TASK DIRECTIONS:
Repeat the data exactly, leaving out any image.

GIVEN RECORDS:
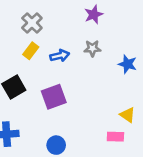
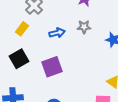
yellow rectangle: (31, 51) -> (22, 29), moved

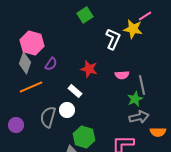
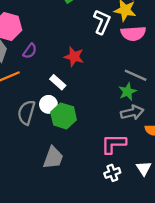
pink semicircle: (122, 75) -> (133, 33), moved, size x1.5
gray line: (142, 85) -> (136, 75), turned -54
green hexagon: (84, 137) -> (64, 116), moved

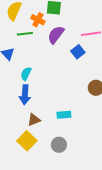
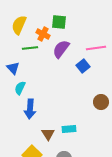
cyan semicircle: (26, 74) -> (20, 88), moved
brown triangle: (34, 120) -> (48, 134), moved, turned -40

TASK ANSWER:
yellow rectangle: (31, 51) -> (22, 29), moved

pink semicircle: (122, 75) -> (133, 33), moved, size x1.5
gray line: (142, 85) -> (136, 75), turned -54
green hexagon: (84, 137) -> (64, 116), moved

cyan semicircle: (26, 74) -> (20, 88), moved
brown triangle: (34, 120) -> (48, 134), moved, turned -40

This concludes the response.